:: RECORDS TO PROCESS ::
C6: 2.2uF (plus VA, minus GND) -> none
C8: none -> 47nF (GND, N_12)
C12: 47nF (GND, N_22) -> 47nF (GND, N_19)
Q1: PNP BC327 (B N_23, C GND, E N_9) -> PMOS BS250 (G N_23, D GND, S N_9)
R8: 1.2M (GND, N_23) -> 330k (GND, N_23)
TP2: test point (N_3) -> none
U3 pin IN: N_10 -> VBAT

* * *

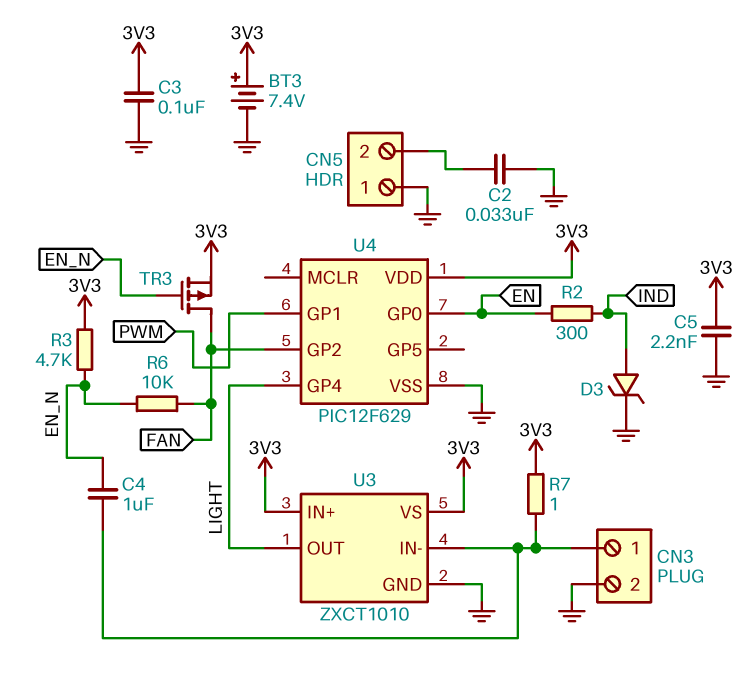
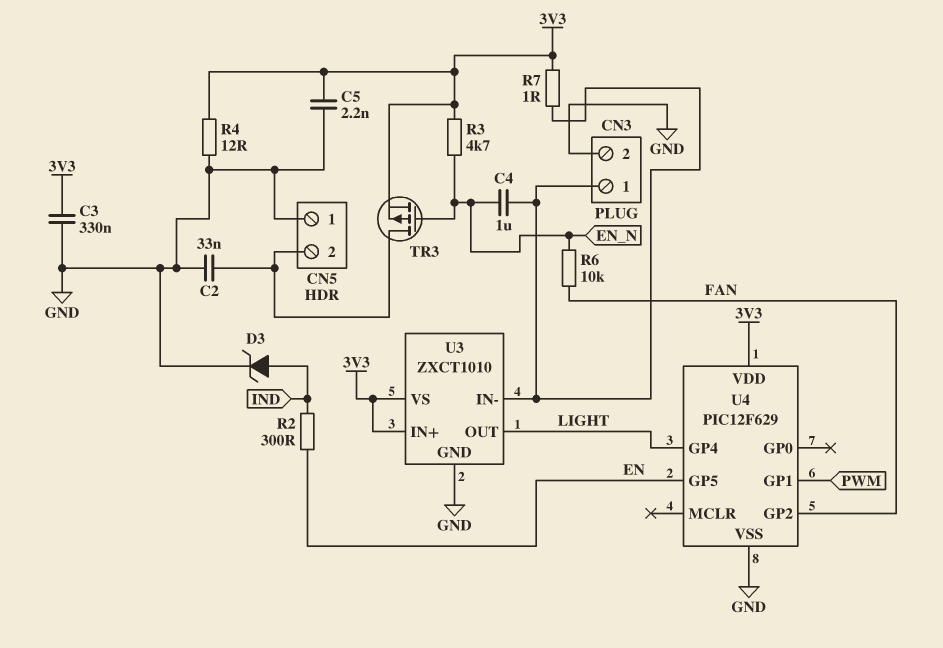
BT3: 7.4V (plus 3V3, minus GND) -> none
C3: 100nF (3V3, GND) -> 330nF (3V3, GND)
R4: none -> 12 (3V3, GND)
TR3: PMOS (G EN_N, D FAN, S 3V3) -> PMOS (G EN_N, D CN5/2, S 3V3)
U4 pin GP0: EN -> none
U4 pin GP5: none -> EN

:: PROBLEM DESCRIPTION ::
Reprint exactly the lines above that start at the one with "Q1: PNP BC327" and end at the one with "U3 pin IN: N_10 -> VBAT", keeping both and adding none.

:: FINISHED TASK ::
Q1: PNP BC327 (B N_23, C GND, E N_9) -> PMOS BS250 (G N_23, D GND, S N_9)
R8: 1.2M (GND, N_23) -> 330k (GND, N_23)
TP2: test point (N_3) -> none
U3 pin IN: N_10 -> VBAT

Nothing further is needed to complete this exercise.